- _Task directions_
An identical copy of every entry below is the required output.

- _Task input_
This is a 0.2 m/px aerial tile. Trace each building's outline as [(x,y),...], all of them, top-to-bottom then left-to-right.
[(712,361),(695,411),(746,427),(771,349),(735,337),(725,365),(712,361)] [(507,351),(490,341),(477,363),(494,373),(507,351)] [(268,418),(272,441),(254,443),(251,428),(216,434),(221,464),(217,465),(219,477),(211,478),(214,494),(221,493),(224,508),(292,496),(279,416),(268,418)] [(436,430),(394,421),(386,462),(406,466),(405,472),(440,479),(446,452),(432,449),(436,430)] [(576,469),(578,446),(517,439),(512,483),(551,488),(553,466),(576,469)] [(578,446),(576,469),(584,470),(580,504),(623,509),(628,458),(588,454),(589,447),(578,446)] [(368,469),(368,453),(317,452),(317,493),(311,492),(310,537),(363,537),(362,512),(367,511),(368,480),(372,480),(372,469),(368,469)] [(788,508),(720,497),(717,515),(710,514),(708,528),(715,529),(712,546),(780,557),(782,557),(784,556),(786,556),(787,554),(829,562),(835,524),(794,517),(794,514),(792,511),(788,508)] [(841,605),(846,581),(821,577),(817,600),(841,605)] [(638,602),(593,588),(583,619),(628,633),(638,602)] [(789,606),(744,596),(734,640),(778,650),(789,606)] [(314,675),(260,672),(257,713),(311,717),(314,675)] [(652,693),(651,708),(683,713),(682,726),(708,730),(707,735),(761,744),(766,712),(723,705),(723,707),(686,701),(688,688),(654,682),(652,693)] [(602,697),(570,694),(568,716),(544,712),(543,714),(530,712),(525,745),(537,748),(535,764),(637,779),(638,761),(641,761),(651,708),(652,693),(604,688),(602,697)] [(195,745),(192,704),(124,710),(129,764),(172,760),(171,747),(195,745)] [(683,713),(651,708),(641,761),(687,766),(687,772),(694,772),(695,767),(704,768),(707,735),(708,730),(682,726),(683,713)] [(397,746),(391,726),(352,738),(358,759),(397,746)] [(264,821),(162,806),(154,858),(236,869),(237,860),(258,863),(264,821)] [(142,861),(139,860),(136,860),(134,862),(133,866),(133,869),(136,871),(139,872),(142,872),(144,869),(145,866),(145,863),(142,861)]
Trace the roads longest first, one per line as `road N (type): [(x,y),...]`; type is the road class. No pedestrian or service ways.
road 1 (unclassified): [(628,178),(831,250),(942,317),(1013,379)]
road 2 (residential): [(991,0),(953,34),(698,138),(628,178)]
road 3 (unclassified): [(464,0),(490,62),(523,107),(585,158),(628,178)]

- _Written response_
This is a 0.2 m/px aerial tile. Trace each building's outline as [(x,y),...], all of them, top-to-bottom then left-to-right.
[(712,361),(695,411),(746,427),(771,349),(735,337),(725,365),(712,361)] [(507,351),(490,341),(477,363),(494,373),(507,351)] [(268,418),(272,441),(254,443),(251,428),(216,434),(221,464),(217,465),(219,477),(211,478),(214,494),(221,493),(224,508),(292,496),(279,416),(268,418)] [(436,430),(394,421),(386,462),(406,466),(405,472),(440,479),(446,452),(432,449),(436,430)] [(576,469),(578,446),(517,439),(512,483),(551,488),(553,466),(576,469)] [(578,446),(576,469),(584,470),(580,504),(623,509),(628,458),(588,454),(589,447),(578,446)] [(368,469),(368,453),(317,452),(317,493),(311,492),(310,537),(363,537),(362,512),(367,511),(368,480),(372,480),(372,469),(368,469)] [(788,508),(720,497),(717,515),(710,514),(708,528),(715,529),(712,546),(780,557),(782,557),(784,556),(786,556),(787,554),(829,562),(835,524),(794,517),(794,514),(792,511),(788,508)] [(841,605),(846,581),(821,577),(817,600),(841,605)] [(638,602),(593,588),(583,619),(628,633),(638,602)] [(789,606),(744,596),(734,640),(778,650),(789,606)] [(314,675),(260,672),(257,713),(311,717),(314,675)] [(652,693),(651,708),(683,713),(682,726),(708,730),(707,735),(761,744),(766,712),(723,705),(723,707),(686,701),(688,688),(654,682),(652,693)] [(602,697),(570,694),(568,716),(544,712),(543,714),(530,712),(525,745),(537,748),(535,764),(637,779),(638,761),(641,761),(651,708),(652,693),(604,688),(602,697)] [(195,745),(192,704),(124,710),(129,764),(172,760),(171,747),(195,745)] [(683,713),(651,708),(641,761),(687,766),(687,772),(694,772),(695,767),(704,768),(707,735),(708,730),(682,726),(683,713)] [(397,746),(391,726),(352,738),(358,759),(397,746)] [(264,821),(162,806),(154,858),(236,869),(237,860),(258,863),(264,821)] [(142,861),(139,860),(136,860),(134,862),(133,866),(133,869),(136,871),(139,872),(142,872),(144,869),(145,866),(145,863),(142,861)]
Trace the roads longest first, one per line as `road N (type): [(x,y),...]`; type is the road class. No pedestrian or service ways.
road 1 (unclassified): [(628,178),(831,250),(942,317),(1013,379)]
road 2 (residential): [(991,0),(953,34),(698,138),(628,178)]
road 3 (unclassified): [(464,0),(490,62),(523,107),(585,158),(628,178)]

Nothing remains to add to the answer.